* start *

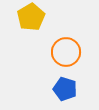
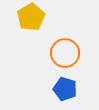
orange circle: moved 1 px left, 1 px down
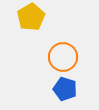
orange circle: moved 2 px left, 4 px down
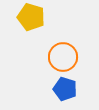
yellow pentagon: rotated 24 degrees counterclockwise
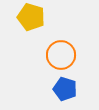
orange circle: moved 2 px left, 2 px up
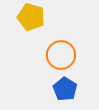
blue pentagon: rotated 15 degrees clockwise
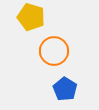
orange circle: moved 7 px left, 4 px up
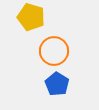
blue pentagon: moved 8 px left, 5 px up
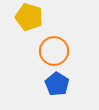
yellow pentagon: moved 2 px left
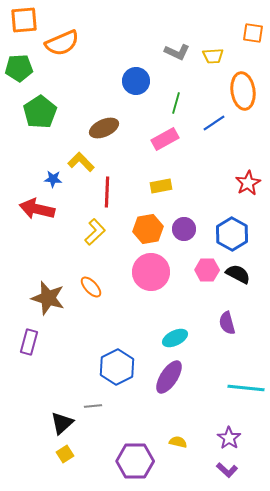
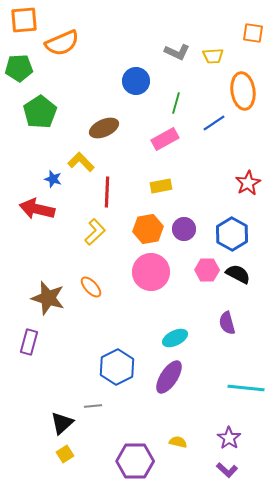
blue star at (53, 179): rotated 12 degrees clockwise
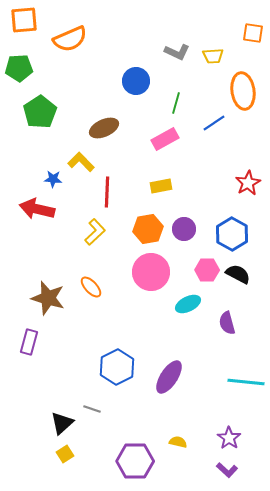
orange semicircle at (62, 43): moved 8 px right, 4 px up
blue star at (53, 179): rotated 12 degrees counterclockwise
cyan ellipse at (175, 338): moved 13 px right, 34 px up
cyan line at (246, 388): moved 6 px up
gray line at (93, 406): moved 1 px left, 3 px down; rotated 24 degrees clockwise
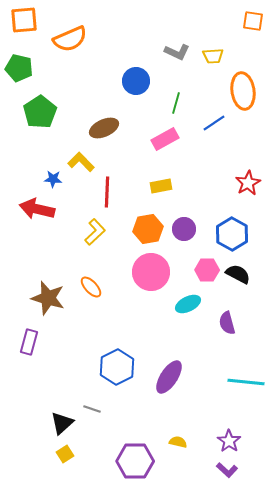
orange square at (253, 33): moved 12 px up
green pentagon at (19, 68): rotated 16 degrees clockwise
purple star at (229, 438): moved 3 px down
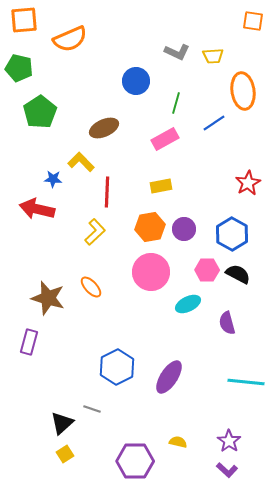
orange hexagon at (148, 229): moved 2 px right, 2 px up
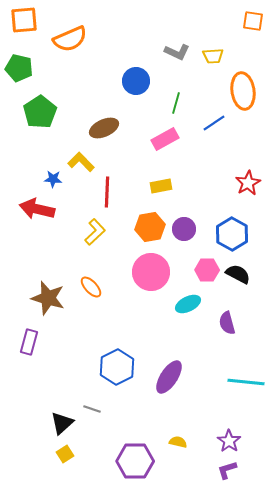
purple L-shape at (227, 470): rotated 120 degrees clockwise
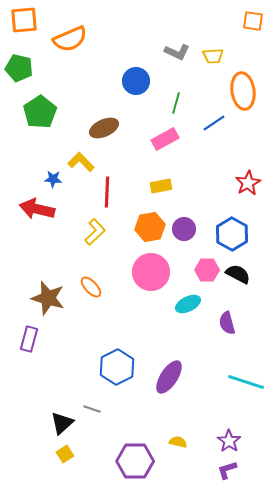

* end *

» Work to do
Copy every line of the listing above word for word, leaving out the pictures.

» Expected output
orange circle: moved 1 px left, 1 px down
orange circle: moved 2 px left, 4 px down
yellow pentagon: rotated 24 degrees counterclockwise
orange circle: moved 2 px left, 2 px up
blue pentagon: rotated 15 degrees clockwise
orange circle: moved 7 px left, 4 px up
blue pentagon: moved 8 px left, 5 px up
yellow pentagon: moved 2 px left
blue star at (53, 179): rotated 12 degrees clockwise
orange semicircle at (62, 43): moved 8 px right, 4 px up
blue star at (53, 179): rotated 12 degrees counterclockwise
cyan ellipse at (175, 338): moved 13 px right, 34 px up
cyan line at (246, 388): moved 6 px up
gray line at (93, 406): moved 1 px left, 3 px down; rotated 24 degrees clockwise
orange square at (253, 33): moved 12 px up
green pentagon at (19, 68): rotated 16 degrees clockwise
purple star at (229, 438): moved 3 px down
orange hexagon at (148, 229): moved 2 px right, 2 px up
purple L-shape at (227, 470): rotated 120 degrees clockwise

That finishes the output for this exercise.